*Requirement:* The expected result is a word-for-word copy of the entries, minus any pictures.

(Itemized modification records)
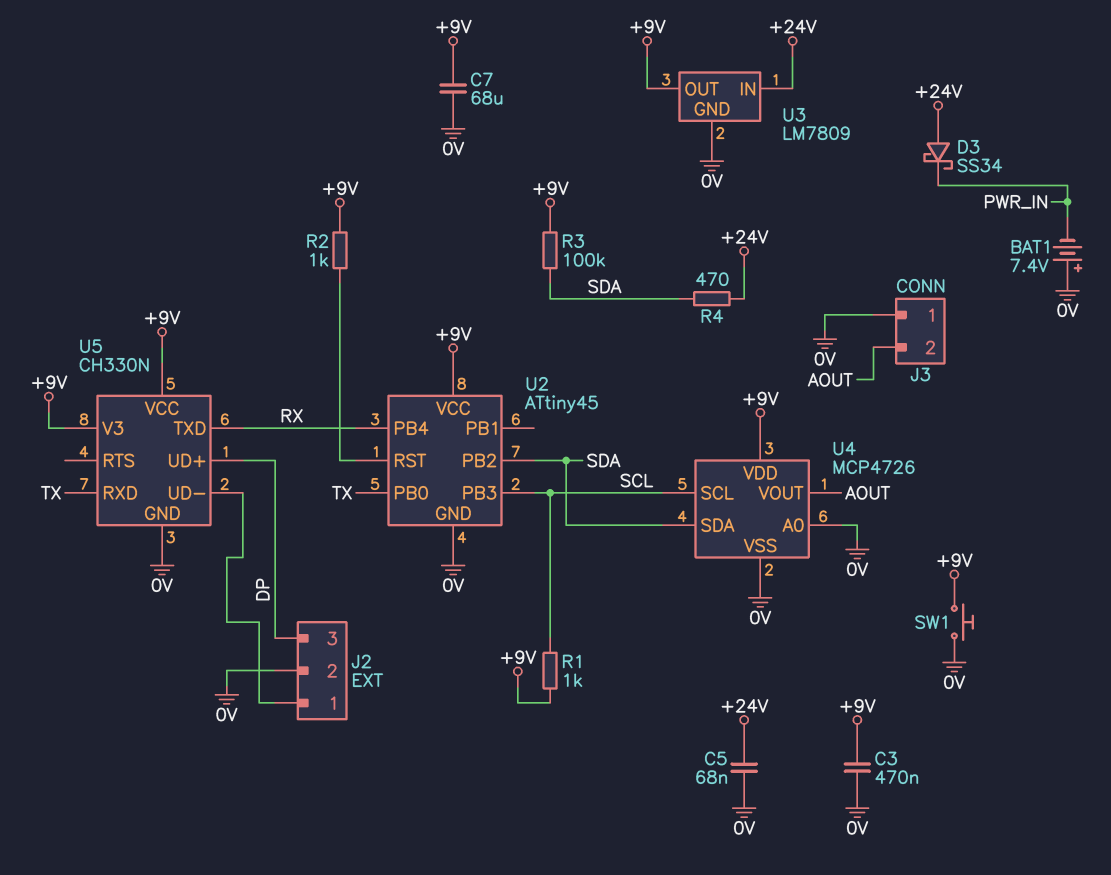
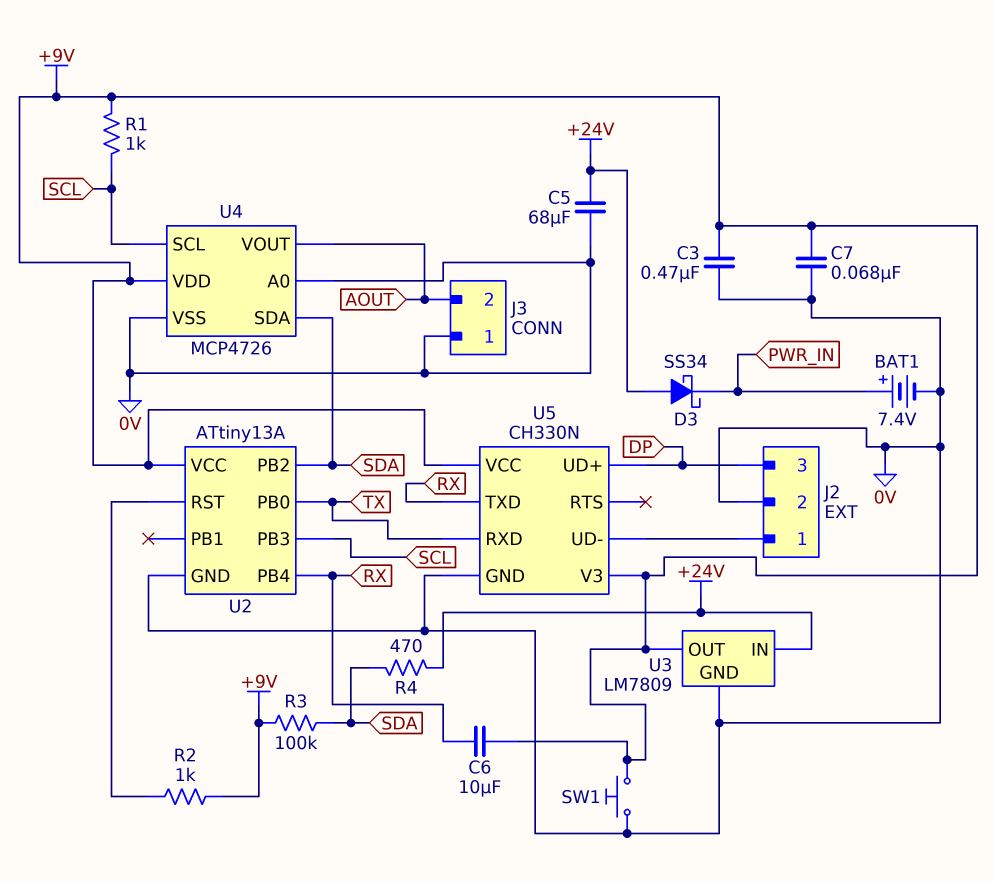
BAT1: 7.4V (plus 0V, minus PWR_IN) -> 7.4V (plus PWR_IN, minus 0V)
C5: 68nF (+24V, 0V) -> 68uF (+24V, 0V)
C6: none -> 10uF (+9V, RX)
C7: 68uF (+9V, 0V) -> 68nF (+9V, 0V)
U2: ATtiny45 -> ATtiny13A

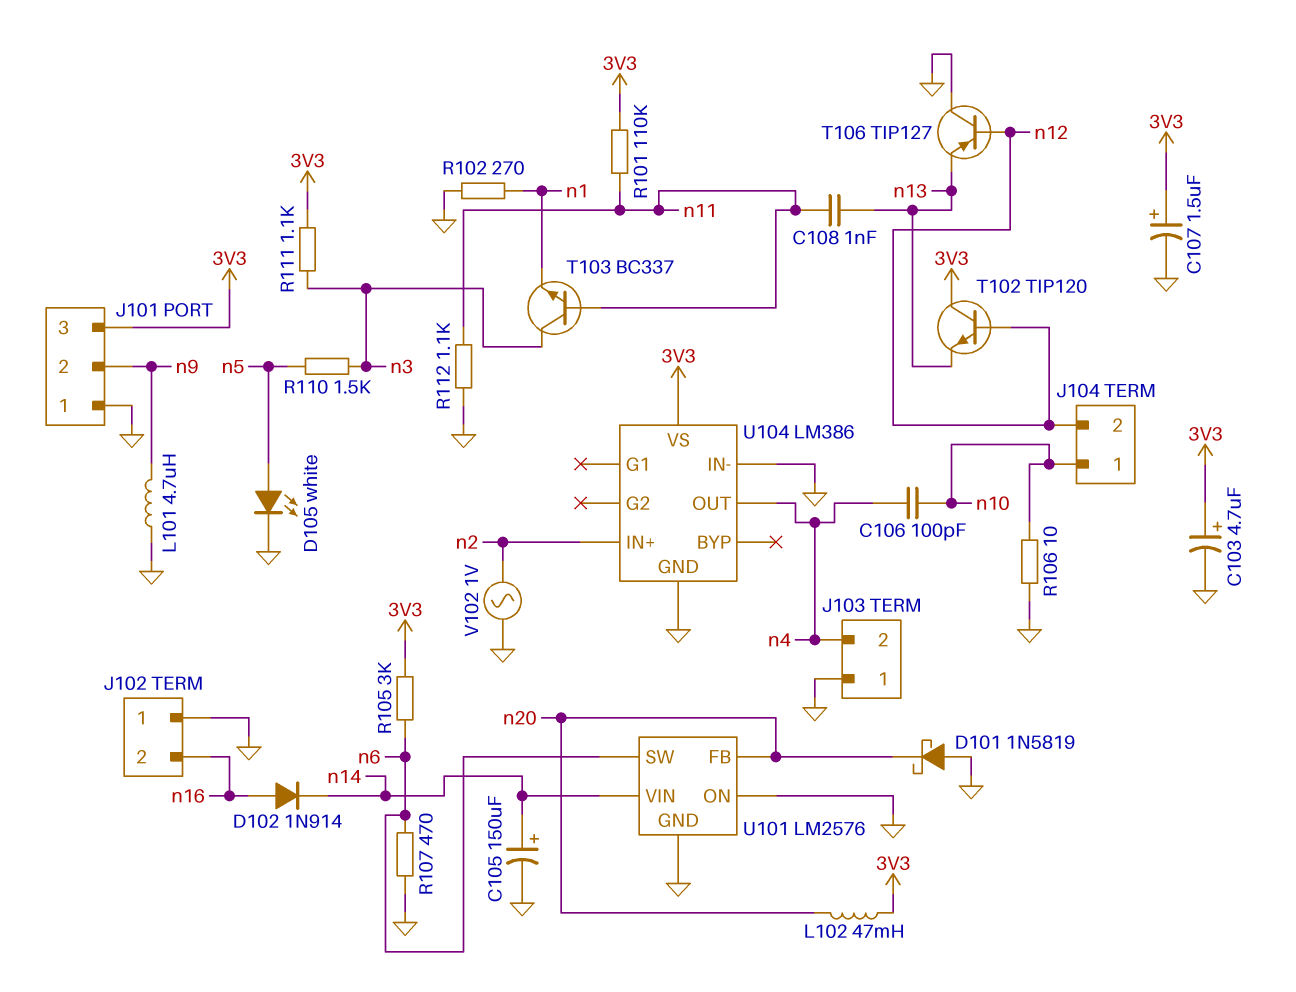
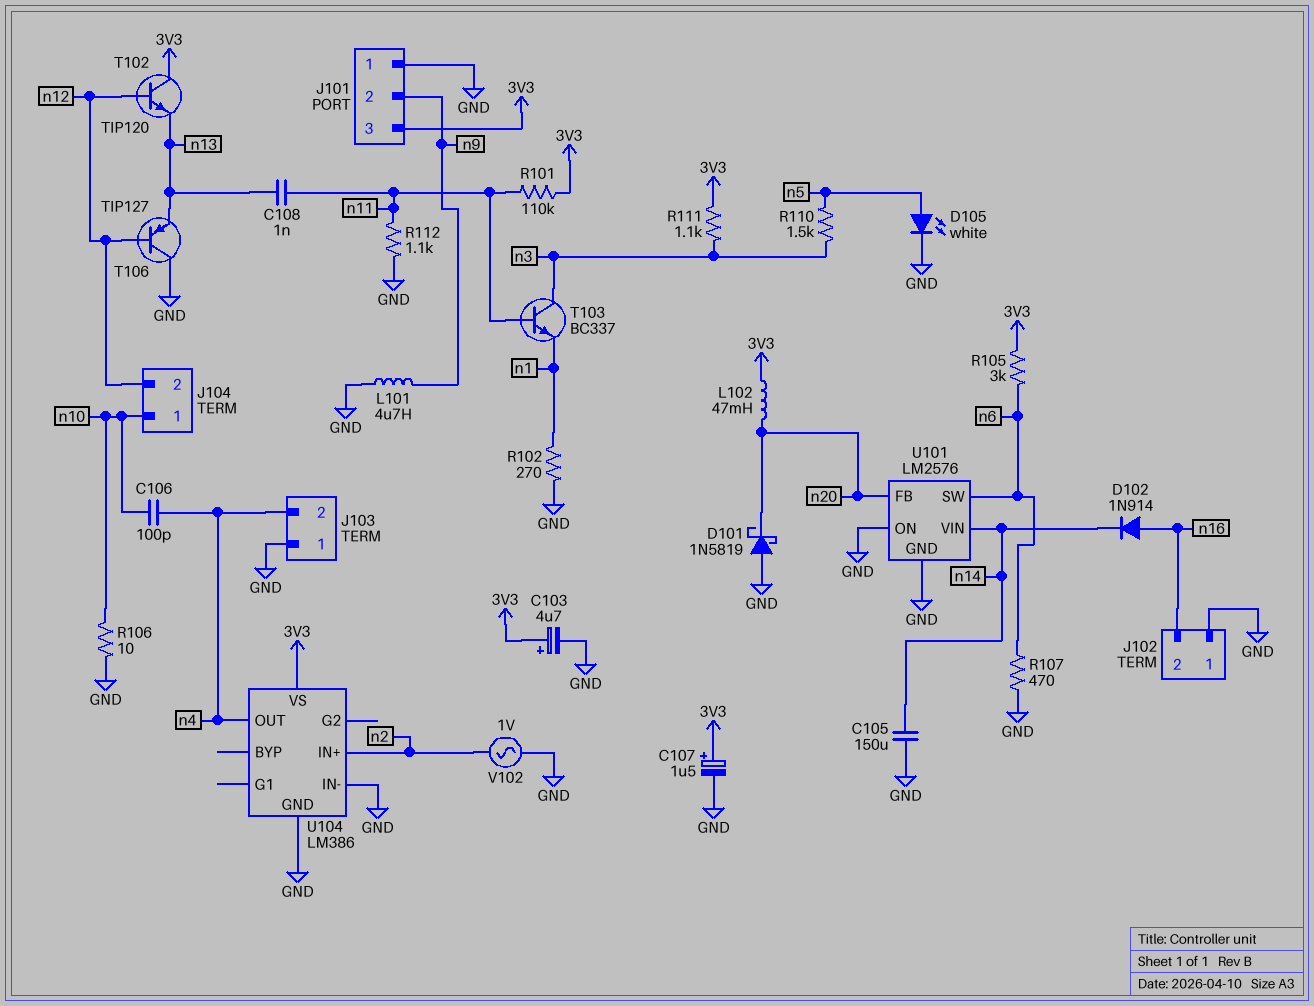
C105: 150uF (plus n14, minus GND) -> 150uF (GND, n14)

*Exercise output:*
BAT1: 7.4V (plus 0V, minus PWR_IN) -> 7.4V (plus PWR_IN, minus 0V)
C5: 68nF (+24V, 0V) -> 68uF (+24V, 0V)
C6: none -> 10uF (+9V, RX)
C7: 68uF (+9V, 0V) -> 68nF (+9V, 0V)
U2: ATtiny45 -> ATtiny13A

C105: 150uF (plus n14, minus GND) -> 150uF (GND, n14)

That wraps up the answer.